=== Section Start ===

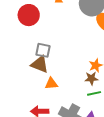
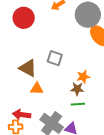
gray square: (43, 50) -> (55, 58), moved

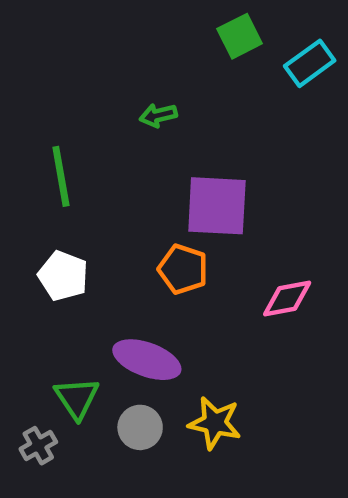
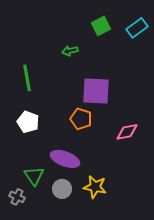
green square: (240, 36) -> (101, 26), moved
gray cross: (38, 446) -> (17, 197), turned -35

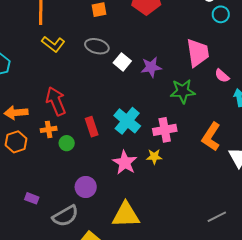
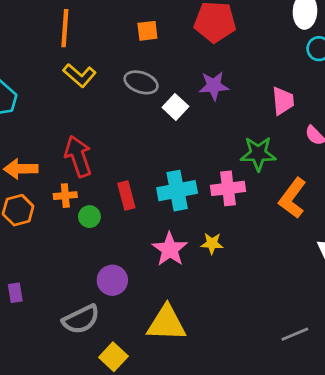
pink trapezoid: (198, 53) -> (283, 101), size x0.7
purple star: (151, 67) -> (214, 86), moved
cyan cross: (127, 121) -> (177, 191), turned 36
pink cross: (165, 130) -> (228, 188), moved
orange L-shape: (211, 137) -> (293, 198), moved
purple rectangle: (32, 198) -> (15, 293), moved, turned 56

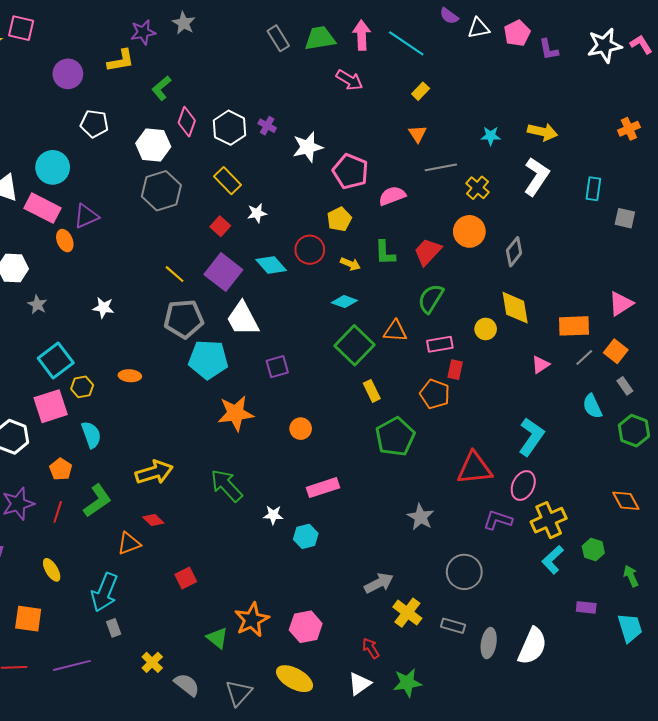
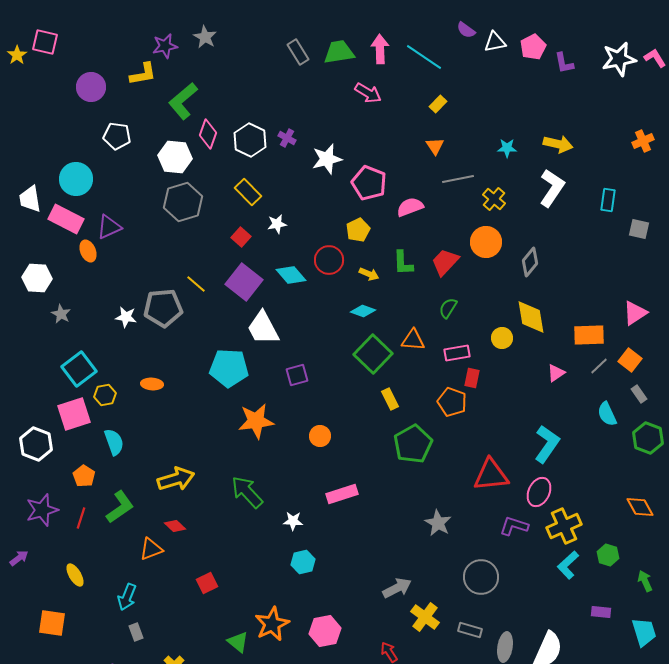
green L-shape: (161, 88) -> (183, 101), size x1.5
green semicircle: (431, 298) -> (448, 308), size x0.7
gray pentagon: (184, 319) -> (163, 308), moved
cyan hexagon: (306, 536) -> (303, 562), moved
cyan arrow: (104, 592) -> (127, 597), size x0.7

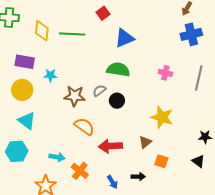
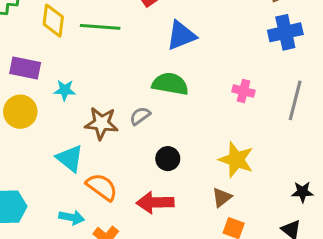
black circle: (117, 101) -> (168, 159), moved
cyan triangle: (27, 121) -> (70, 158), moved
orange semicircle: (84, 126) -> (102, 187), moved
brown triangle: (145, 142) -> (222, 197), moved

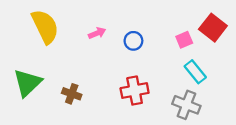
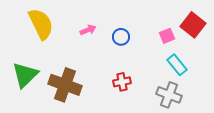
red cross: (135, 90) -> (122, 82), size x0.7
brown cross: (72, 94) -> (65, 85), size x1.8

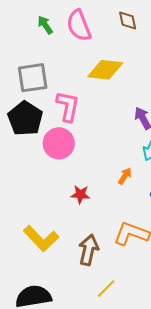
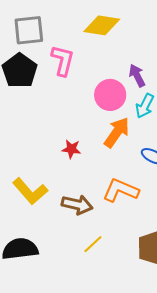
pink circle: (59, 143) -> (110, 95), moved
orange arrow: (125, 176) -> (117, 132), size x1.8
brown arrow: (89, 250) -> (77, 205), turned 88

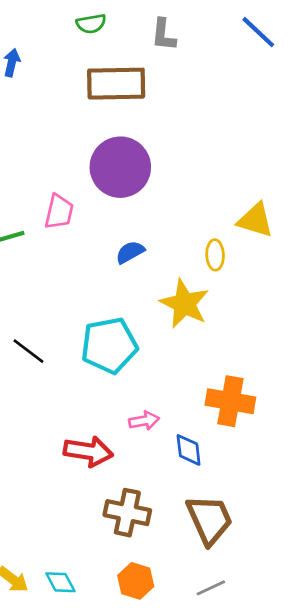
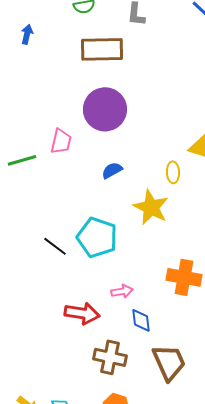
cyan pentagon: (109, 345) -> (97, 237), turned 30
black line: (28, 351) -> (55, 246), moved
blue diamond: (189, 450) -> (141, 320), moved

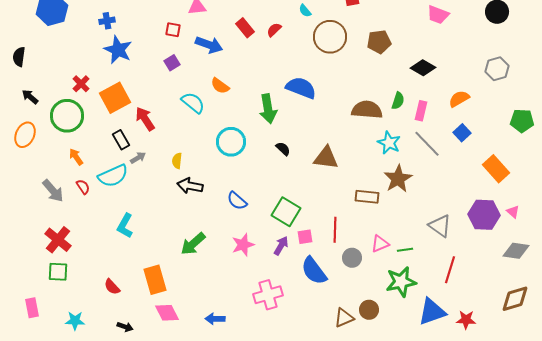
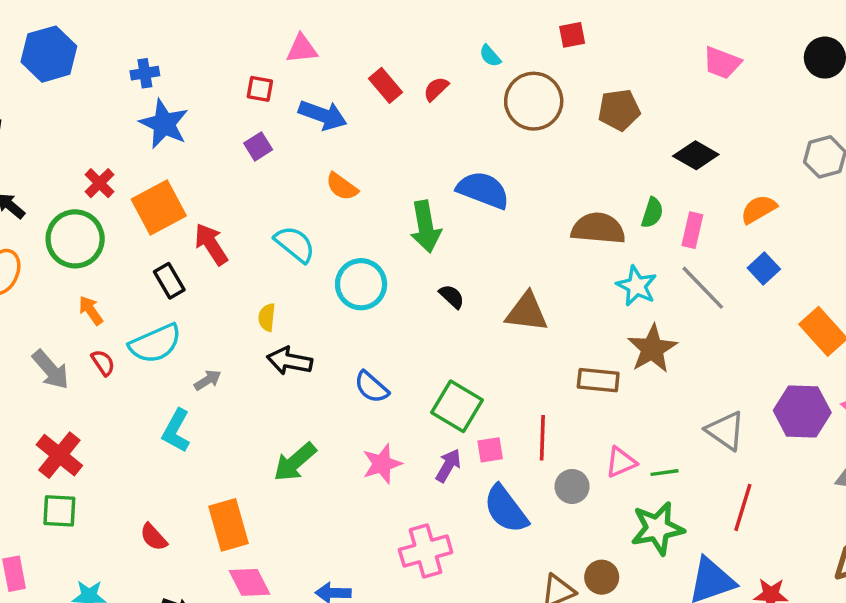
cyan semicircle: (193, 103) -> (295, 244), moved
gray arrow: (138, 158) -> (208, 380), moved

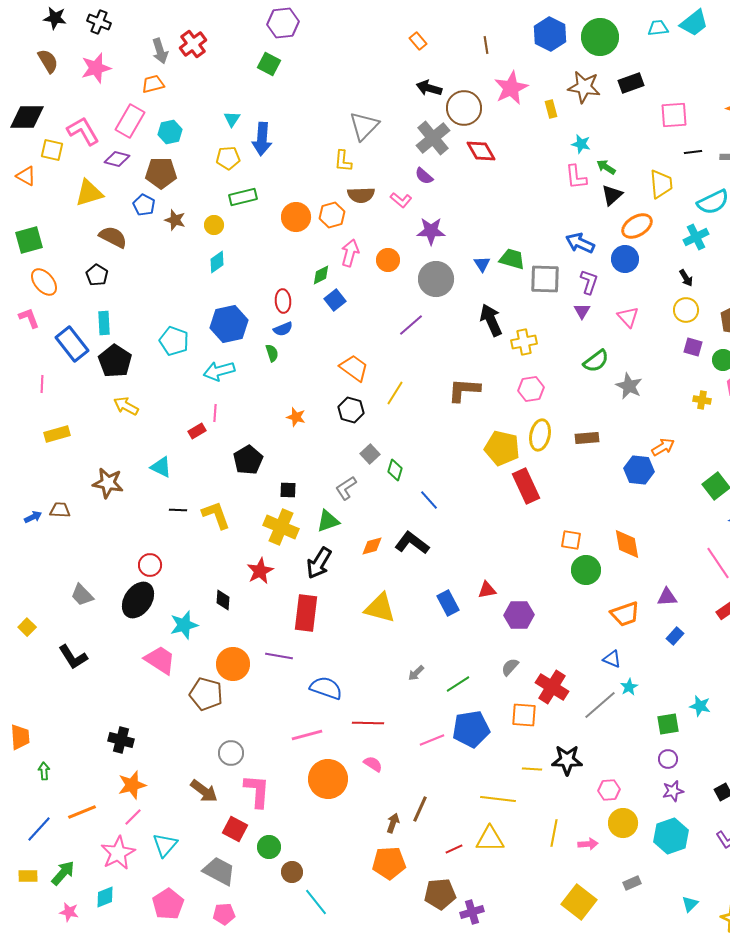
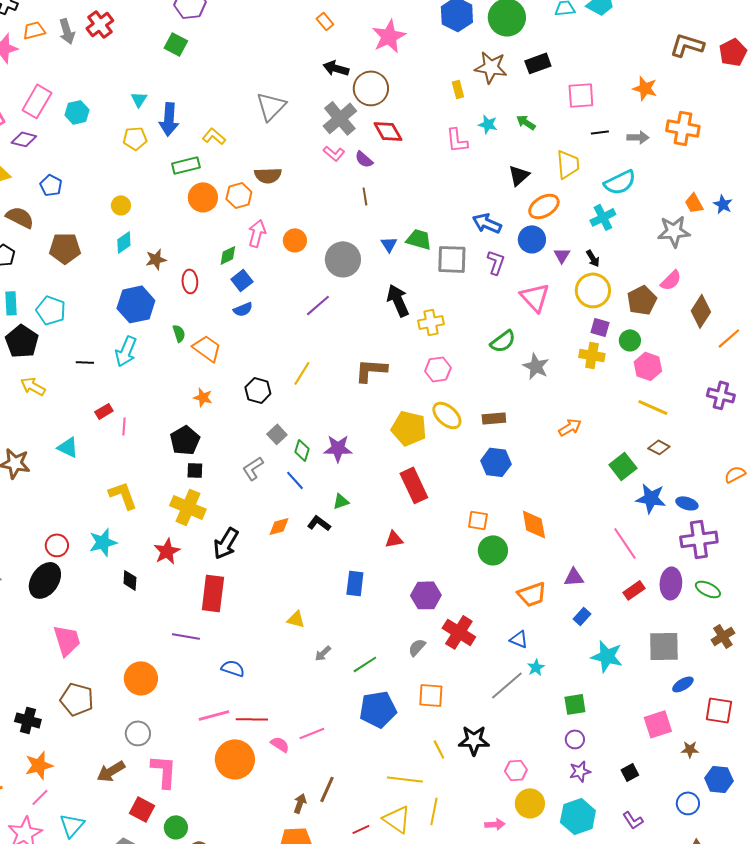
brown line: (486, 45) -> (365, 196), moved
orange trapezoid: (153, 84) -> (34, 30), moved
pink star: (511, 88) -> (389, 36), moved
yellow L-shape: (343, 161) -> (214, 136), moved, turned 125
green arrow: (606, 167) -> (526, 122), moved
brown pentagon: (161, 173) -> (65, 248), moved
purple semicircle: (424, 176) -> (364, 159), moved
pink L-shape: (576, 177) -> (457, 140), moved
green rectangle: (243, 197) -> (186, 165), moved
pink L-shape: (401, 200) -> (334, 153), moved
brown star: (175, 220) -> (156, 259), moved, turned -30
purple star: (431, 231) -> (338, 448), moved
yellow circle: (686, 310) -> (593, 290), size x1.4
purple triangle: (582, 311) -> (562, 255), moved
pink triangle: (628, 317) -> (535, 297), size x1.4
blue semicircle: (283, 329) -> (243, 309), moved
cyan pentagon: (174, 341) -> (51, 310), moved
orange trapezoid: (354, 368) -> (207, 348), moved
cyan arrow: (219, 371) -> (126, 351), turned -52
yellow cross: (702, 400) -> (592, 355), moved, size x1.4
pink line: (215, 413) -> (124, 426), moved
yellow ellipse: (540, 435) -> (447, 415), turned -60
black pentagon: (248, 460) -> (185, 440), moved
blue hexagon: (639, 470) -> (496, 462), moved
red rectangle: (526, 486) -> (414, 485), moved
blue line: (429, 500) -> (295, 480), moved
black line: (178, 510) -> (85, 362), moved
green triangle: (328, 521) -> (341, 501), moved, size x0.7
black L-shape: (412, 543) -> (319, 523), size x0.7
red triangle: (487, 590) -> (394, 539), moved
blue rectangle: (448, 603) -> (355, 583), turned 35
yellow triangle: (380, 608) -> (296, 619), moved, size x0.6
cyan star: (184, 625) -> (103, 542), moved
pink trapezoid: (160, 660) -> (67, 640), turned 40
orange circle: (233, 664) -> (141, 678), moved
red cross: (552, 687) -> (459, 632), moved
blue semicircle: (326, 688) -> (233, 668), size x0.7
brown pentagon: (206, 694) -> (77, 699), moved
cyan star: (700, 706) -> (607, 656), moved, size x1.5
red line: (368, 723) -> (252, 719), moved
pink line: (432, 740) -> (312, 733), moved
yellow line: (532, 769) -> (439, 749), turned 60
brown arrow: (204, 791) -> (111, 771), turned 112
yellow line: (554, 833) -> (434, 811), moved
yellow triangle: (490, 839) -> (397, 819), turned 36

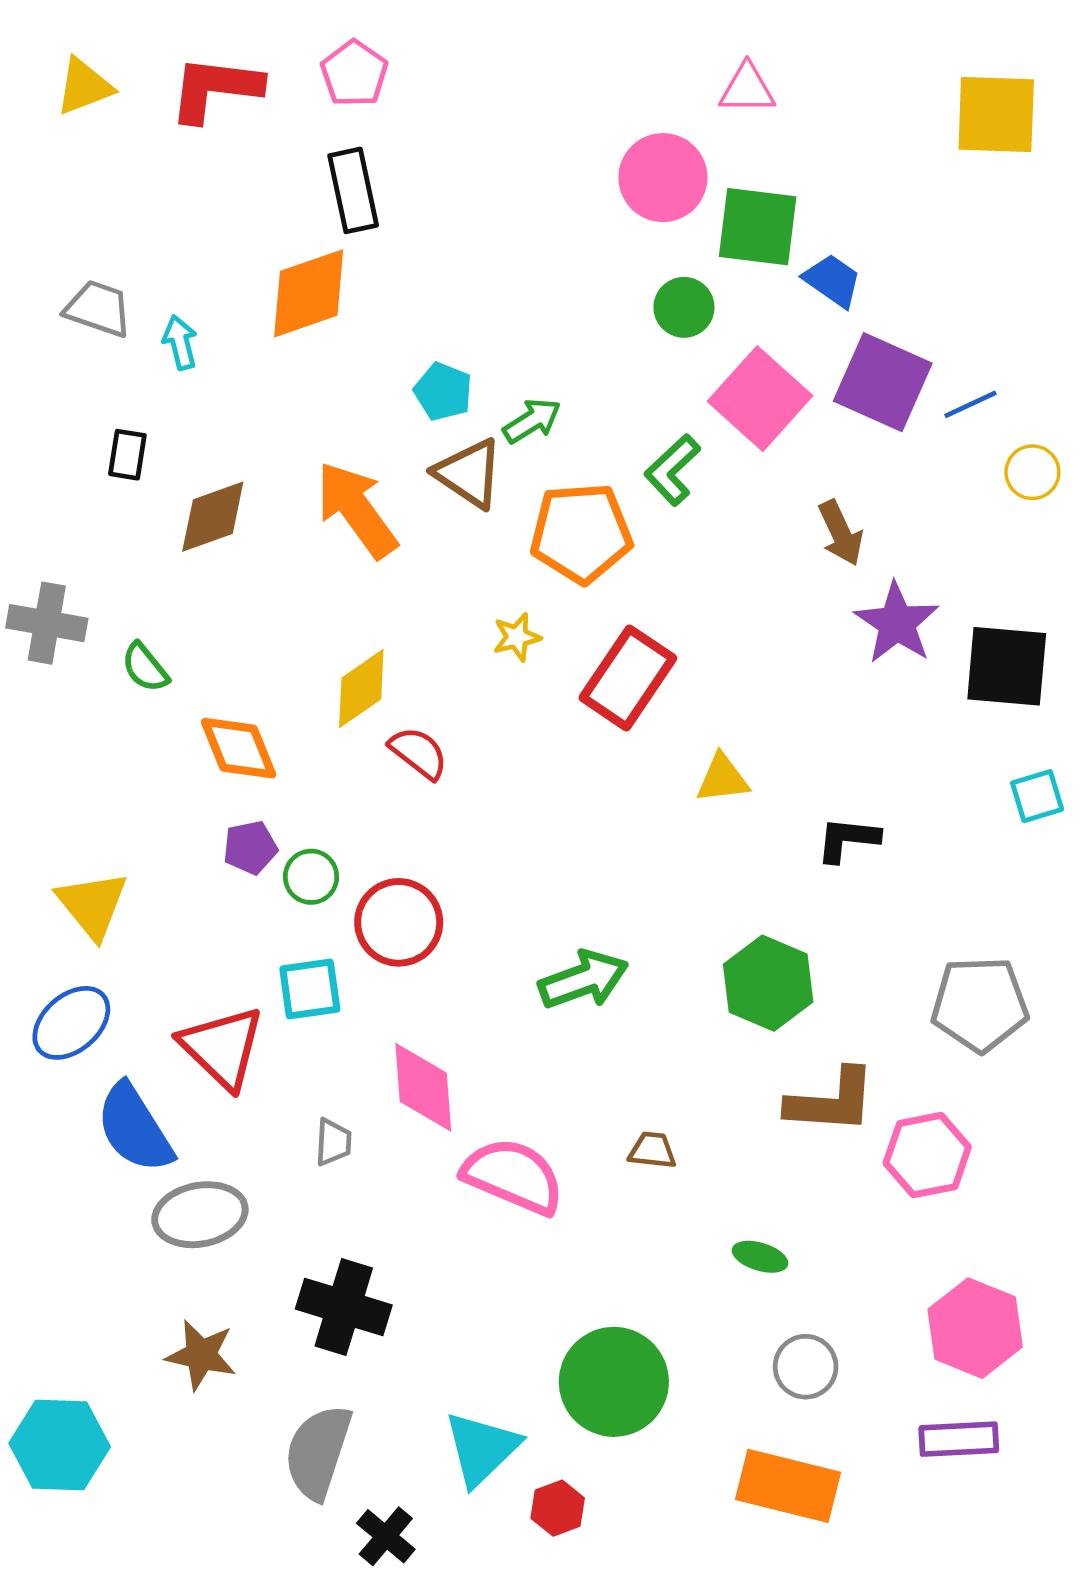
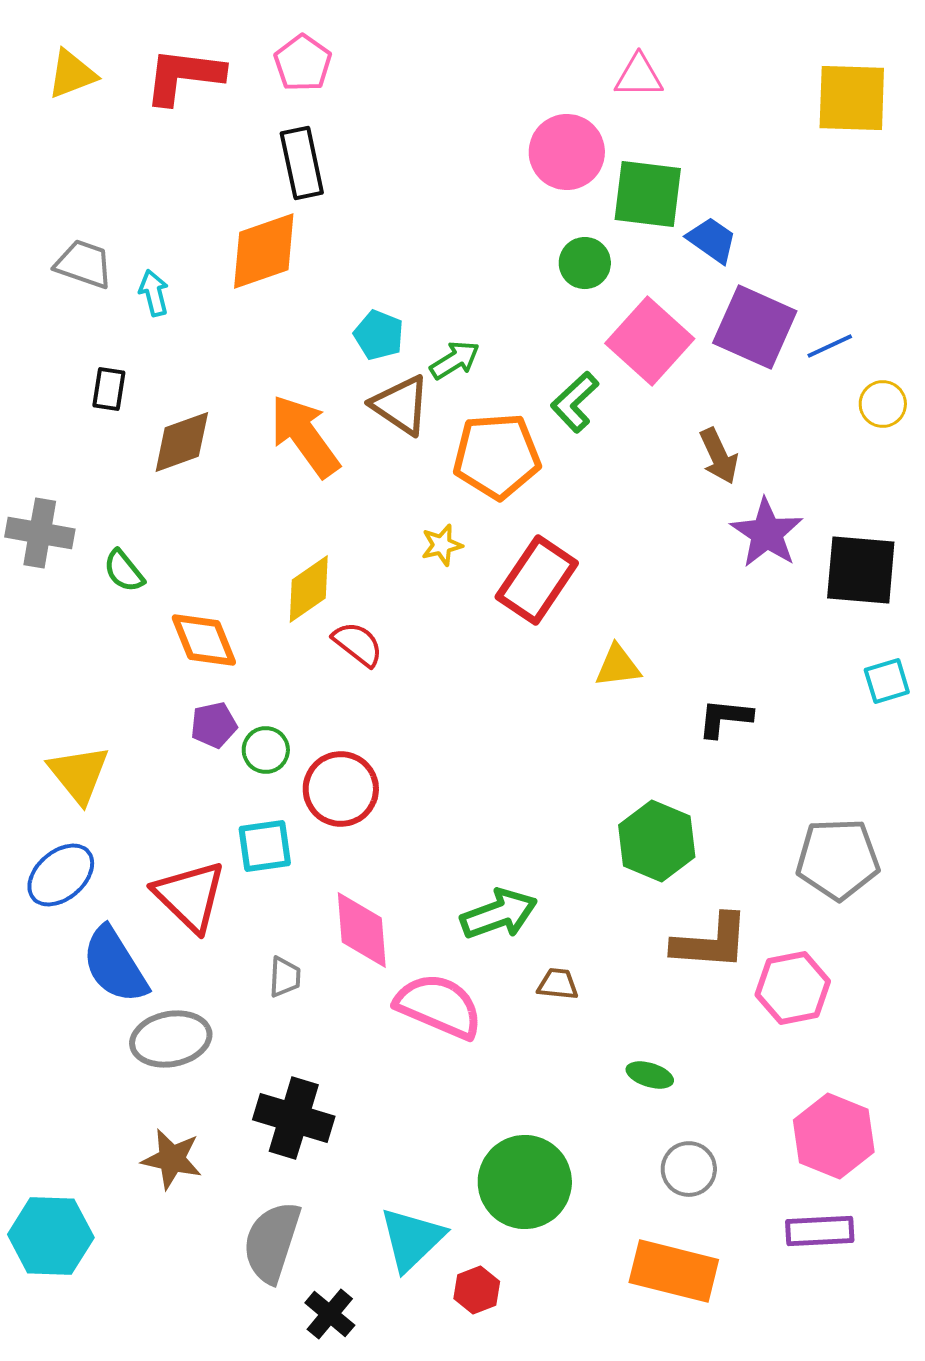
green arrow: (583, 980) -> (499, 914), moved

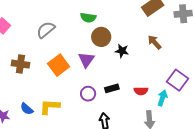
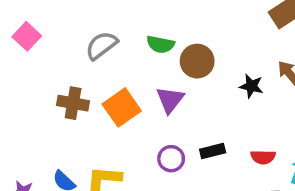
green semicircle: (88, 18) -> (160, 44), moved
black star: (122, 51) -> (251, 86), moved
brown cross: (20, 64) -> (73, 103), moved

=== Section End ===

__PROBLEM TO WORK ON__
Reproduce every entry above in full and exactly, though not its pictures.

__SOLUTION FOR THIS PROBLEM__
gray square: (43, 50) -> (55, 58), moved

green square: (240, 36) -> (101, 26), moved
gray cross: (38, 446) -> (17, 197), turned -35

pink trapezoid: (198, 53) -> (283, 101), size x0.7
purple star: (151, 67) -> (214, 86), moved
cyan cross: (127, 121) -> (177, 191), turned 36
pink cross: (165, 130) -> (228, 188), moved
orange L-shape: (211, 137) -> (293, 198), moved
purple rectangle: (32, 198) -> (15, 293), moved, turned 56

green L-shape: (161, 88) -> (183, 101), size x1.5
green semicircle: (431, 298) -> (448, 308), size x0.7
gray pentagon: (184, 319) -> (163, 308), moved
cyan hexagon: (306, 536) -> (303, 562), moved
cyan arrow: (104, 592) -> (127, 597), size x0.7

black circle: (117, 101) -> (168, 159), moved
cyan triangle: (27, 121) -> (70, 158), moved
orange semicircle: (84, 126) -> (102, 187), moved
brown triangle: (145, 142) -> (222, 197), moved

red cross: (135, 90) -> (122, 82), size x0.7
brown cross: (72, 94) -> (65, 85), size x1.8

pink circle: (59, 143) -> (110, 95), moved
orange arrow: (125, 176) -> (117, 132), size x1.8
brown arrow: (89, 250) -> (77, 205), turned 88

cyan pentagon: (109, 345) -> (97, 237), turned 30
black line: (28, 351) -> (55, 246), moved
blue diamond: (189, 450) -> (141, 320), moved

cyan semicircle: (193, 103) -> (295, 244), moved
gray arrow: (138, 158) -> (208, 380), moved

brown line: (486, 45) -> (365, 196), moved
orange trapezoid: (153, 84) -> (34, 30), moved
pink star: (511, 88) -> (389, 36), moved
yellow L-shape: (343, 161) -> (214, 136), moved, turned 125
green arrow: (606, 167) -> (526, 122), moved
brown pentagon: (161, 173) -> (65, 248), moved
purple semicircle: (424, 176) -> (364, 159), moved
pink L-shape: (576, 177) -> (457, 140), moved
green rectangle: (243, 197) -> (186, 165), moved
pink L-shape: (401, 200) -> (334, 153), moved
brown star: (175, 220) -> (156, 259), moved, turned -30
purple star: (431, 231) -> (338, 448), moved
yellow circle: (686, 310) -> (593, 290), size x1.4
purple triangle: (582, 311) -> (562, 255), moved
pink triangle: (628, 317) -> (535, 297), size x1.4
blue semicircle: (283, 329) -> (243, 309), moved
cyan pentagon: (174, 341) -> (51, 310), moved
orange trapezoid: (354, 368) -> (207, 348), moved
cyan arrow: (219, 371) -> (126, 351), turned -52
yellow cross: (702, 400) -> (592, 355), moved, size x1.4
pink line: (215, 413) -> (124, 426), moved
yellow ellipse: (540, 435) -> (447, 415), turned -60
black pentagon: (248, 460) -> (185, 440), moved
blue hexagon: (639, 470) -> (496, 462), moved
red rectangle: (526, 486) -> (414, 485), moved
blue line: (429, 500) -> (295, 480), moved
black line: (178, 510) -> (85, 362), moved
green triangle: (328, 521) -> (341, 501), moved, size x0.7
black L-shape: (412, 543) -> (319, 523), size x0.7
red triangle: (487, 590) -> (394, 539), moved
blue rectangle: (448, 603) -> (355, 583), turned 35
yellow triangle: (380, 608) -> (296, 619), moved, size x0.6
cyan star: (184, 625) -> (103, 542), moved
pink trapezoid: (160, 660) -> (67, 640), turned 40
orange circle: (233, 664) -> (141, 678), moved
red cross: (552, 687) -> (459, 632), moved
blue semicircle: (326, 688) -> (233, 668), size x0.7
brown pentagon: (206, 694) -> (77, 699), moved
cyan star: (700, 706) -> (607, 656), moved, size x1.5
red line: (368, 723) -> (252, 719), moved
pink line: (432, 740) -> (312, 733), moved
yellow line: (532, 769) -> (439, 749), turned 60
brown arrow: (204, 791) -> (111, 771), turned 112
yellow line: (554, 833) -> (434, 811), moved
yellow triangle: (490, 839) -> (397, 819), turned 36

green arrow: (583, 980) -> (499, 914), moved

green semicircle: (88, 18) -> (160, 44), moved
black star: (122, 51) -> (251, 86), moved
brown cross: (20, 64) -> (73, 103), moved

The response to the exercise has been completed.